= What you should do =
Directions for the data below: repeat exactly the lines from the one with "T1: PNP (B EN_N, C" through the one with "R8: 430k (+3V3, VB) -> 430k (+3V3, GND)", both included, and omit all pictures.
Top of Information given
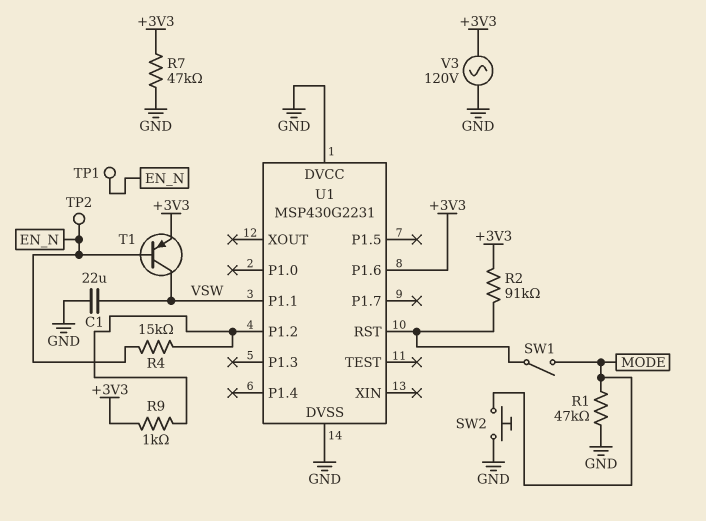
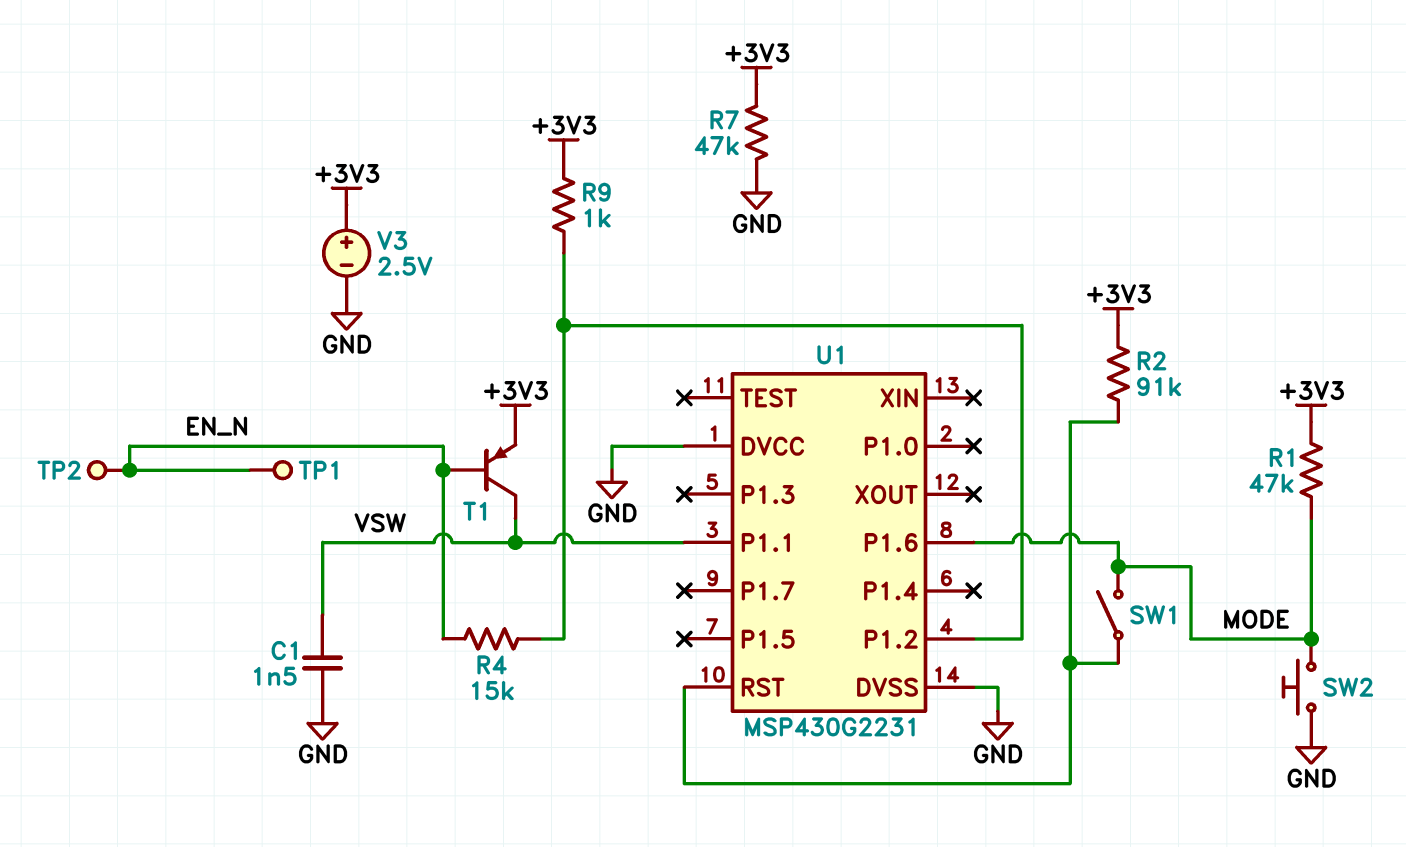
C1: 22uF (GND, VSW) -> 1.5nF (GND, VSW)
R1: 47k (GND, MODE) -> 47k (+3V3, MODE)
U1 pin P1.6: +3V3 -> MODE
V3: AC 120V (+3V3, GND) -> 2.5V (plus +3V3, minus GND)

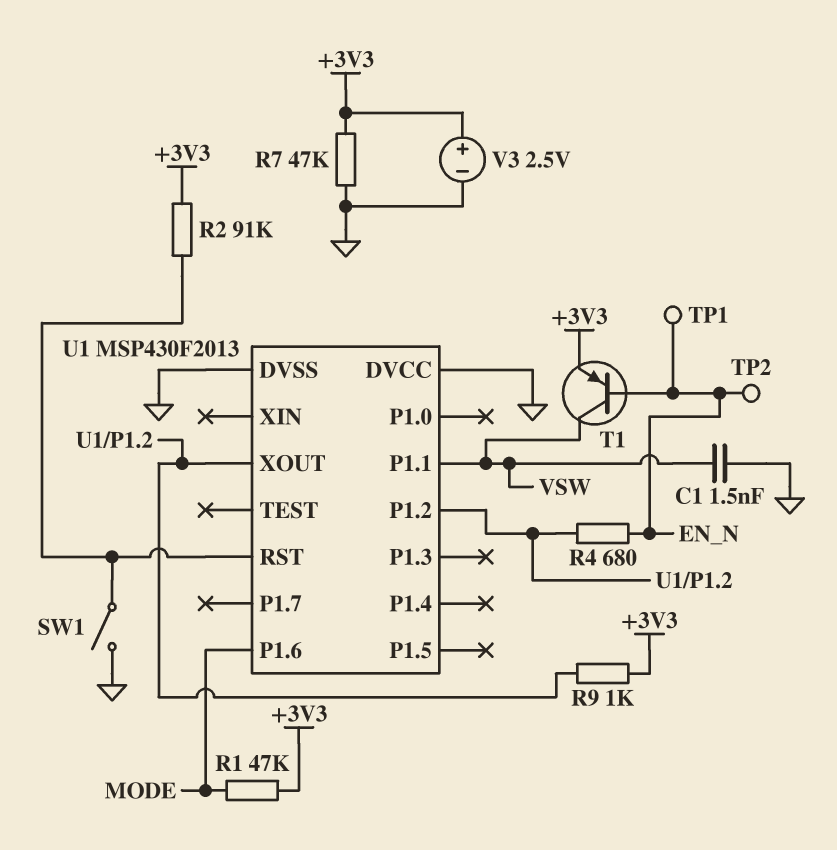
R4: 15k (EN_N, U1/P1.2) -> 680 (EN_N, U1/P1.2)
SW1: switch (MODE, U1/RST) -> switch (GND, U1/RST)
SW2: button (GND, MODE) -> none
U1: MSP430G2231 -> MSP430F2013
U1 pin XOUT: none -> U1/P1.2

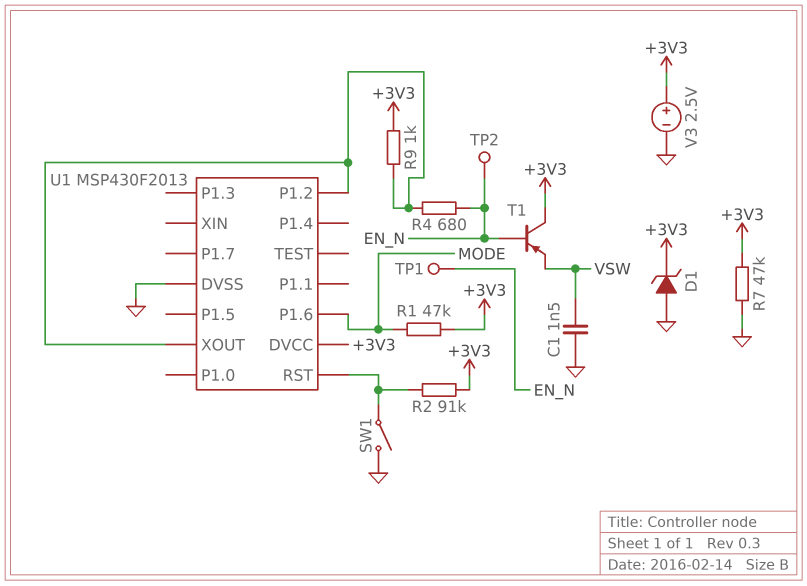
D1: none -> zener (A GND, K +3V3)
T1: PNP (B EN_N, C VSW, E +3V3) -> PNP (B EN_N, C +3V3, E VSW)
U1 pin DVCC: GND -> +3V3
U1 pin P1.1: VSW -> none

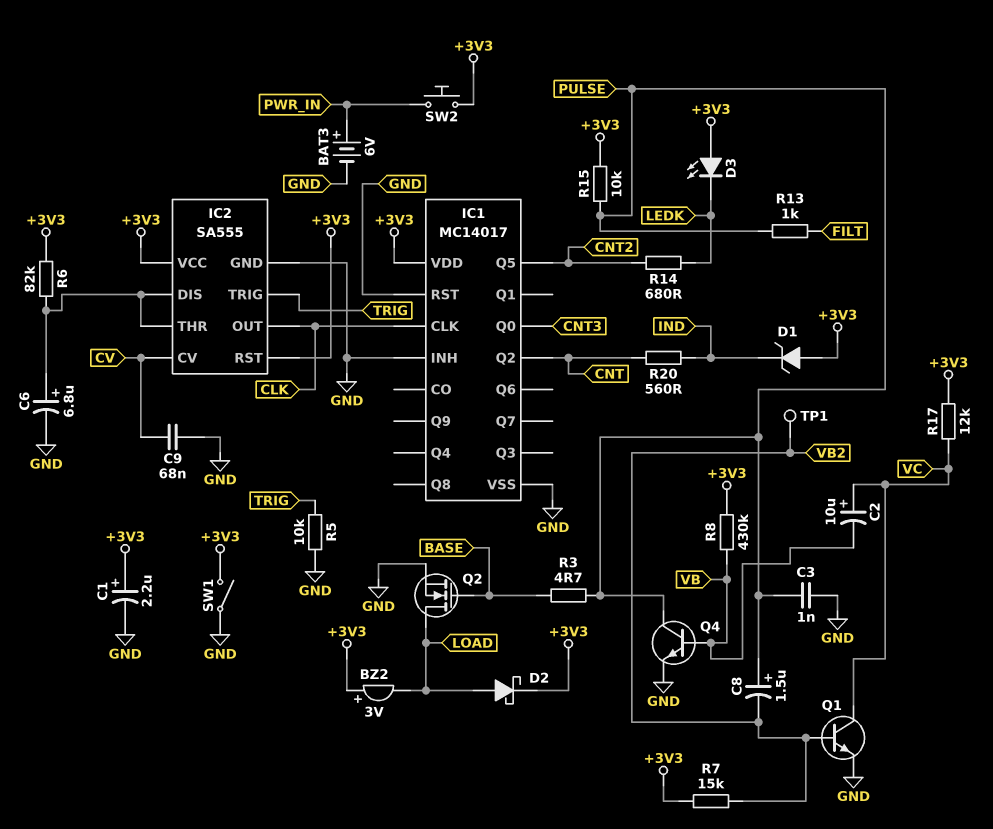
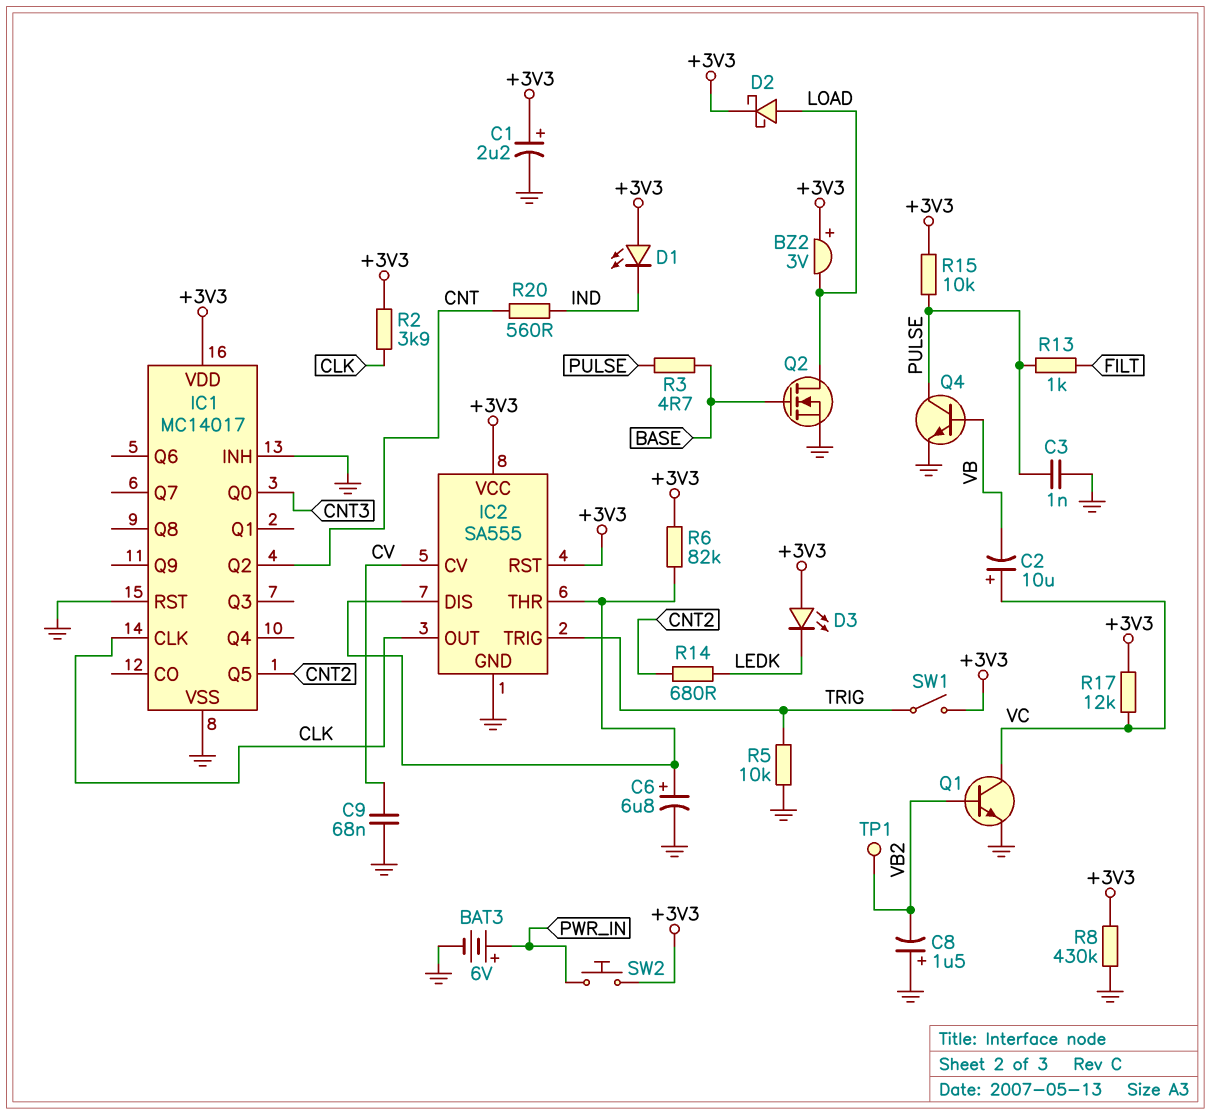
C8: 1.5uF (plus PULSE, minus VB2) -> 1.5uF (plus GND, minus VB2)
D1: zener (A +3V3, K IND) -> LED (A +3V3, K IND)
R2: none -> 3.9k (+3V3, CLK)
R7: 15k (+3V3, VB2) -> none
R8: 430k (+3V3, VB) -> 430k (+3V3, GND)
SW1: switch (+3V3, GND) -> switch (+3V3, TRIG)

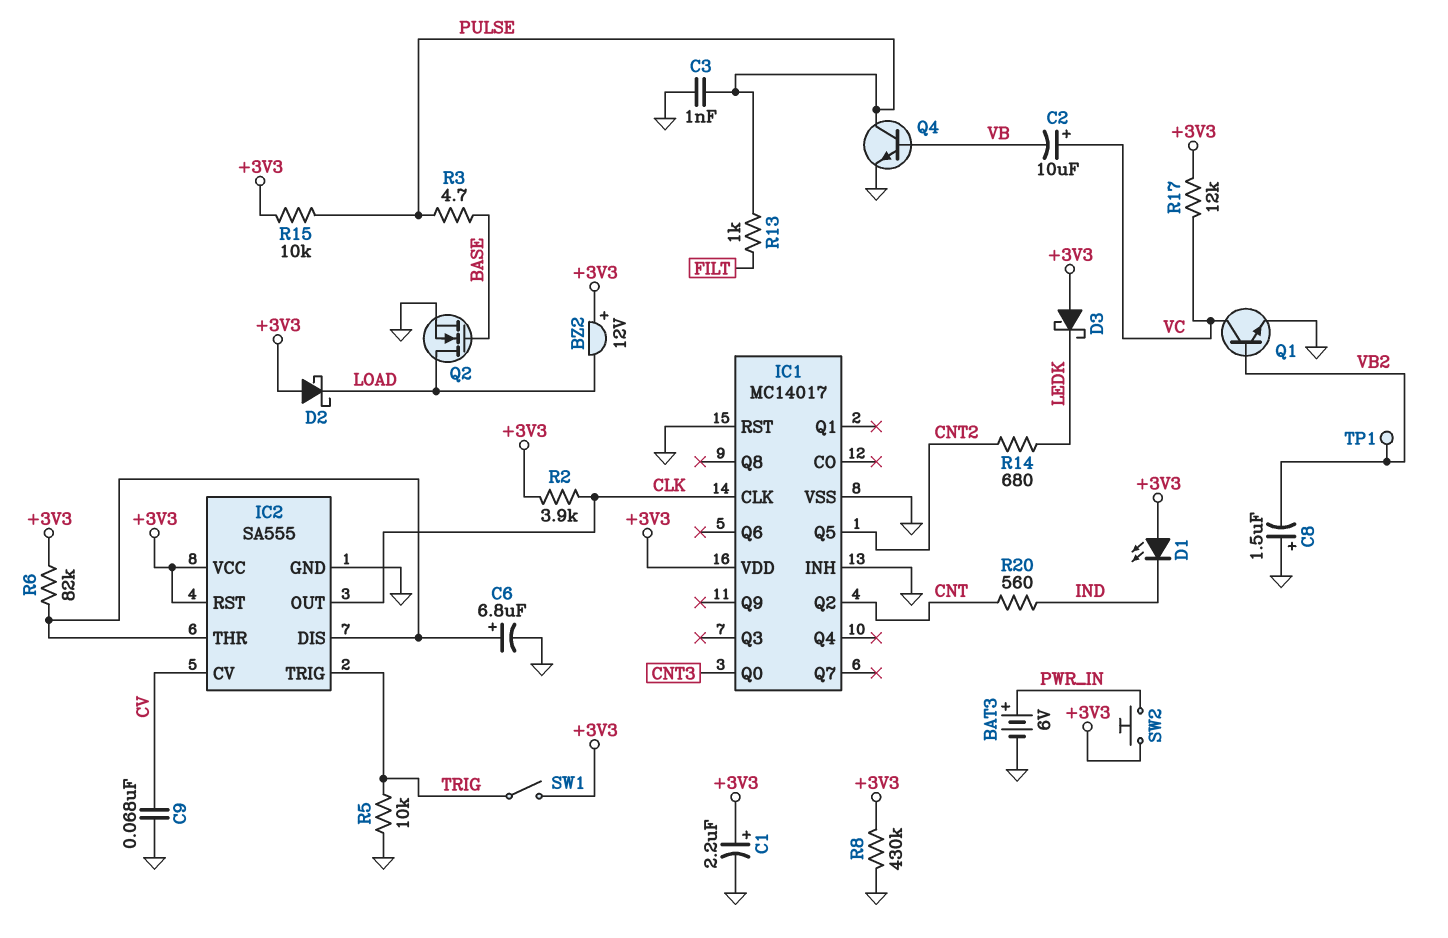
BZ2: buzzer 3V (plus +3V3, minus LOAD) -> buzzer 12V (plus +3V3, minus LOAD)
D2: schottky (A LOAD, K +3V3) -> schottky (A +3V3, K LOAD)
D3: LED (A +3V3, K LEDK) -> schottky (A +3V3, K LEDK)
Bottom of Information given
= Finished task =
T1: PNP (B EN_N, C VSW, E +3V3) -> PNP (B EN_N, C +3V3, E VSW)
U1 pin DVCC: GND -> +3V3
U1 pin P1.1: VSW -> none

C8: 1.5uF (plus PULSE, minus VB2) -> 1.5uF (plus GND, minus VB2)
D1: zener (A +3V3, K IND) -> LED (A +3V3, K IND)
R2: none -> 3.9k (+3V3, CLK)
R7: 15k (+3V3, VB2) -> none
R8: 430k (+3V3, VB) -> 430k (+3V3, GND)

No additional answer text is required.